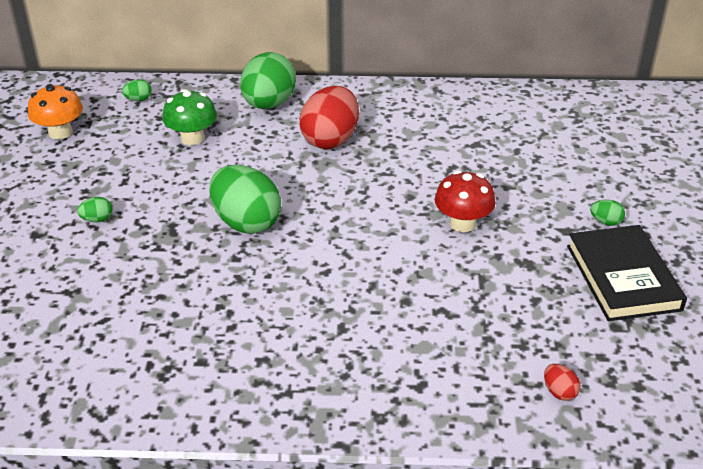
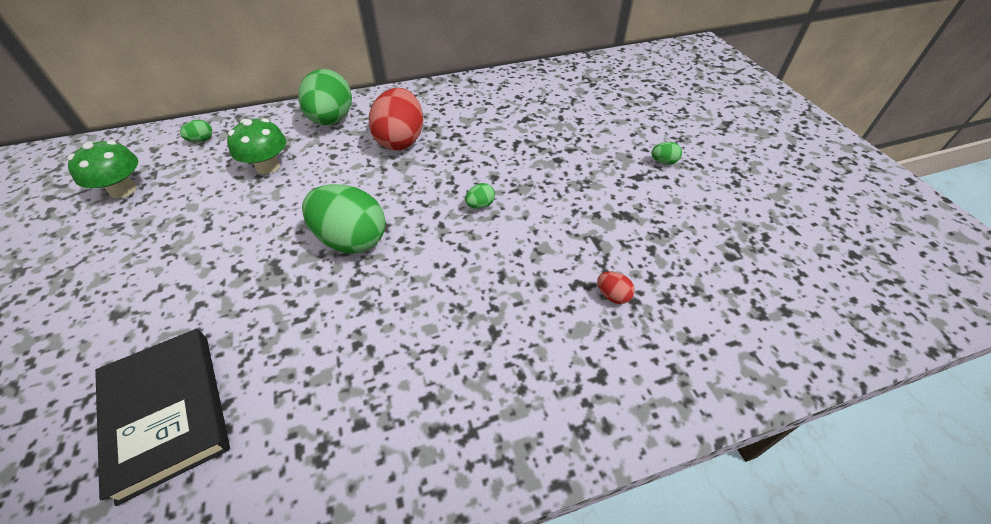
camera: 20 degrees left, 10 degrees up
(60, 132) = (123, 190): orange mushroom -> green mushroom
(97, 219) = (187, 277): green egg -> green egg (480, 205)
(462, 223) = (551, 191): red mushroom -> none
(559, 392) = (727, 340): red egg -> red egg (613, 295)
(622, 277) = (706, 208): black book -> black book (166, 412)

--

Retype exactly. Start at the line with "(559, 392) = (727, 340): red" and stop at the last line of the data.

▶ _Answer below_
(559, 392) = (727, 340): red egg -> red egg (613, 295)
(622, 277) = (706, 208): black book -> black book (166, 412)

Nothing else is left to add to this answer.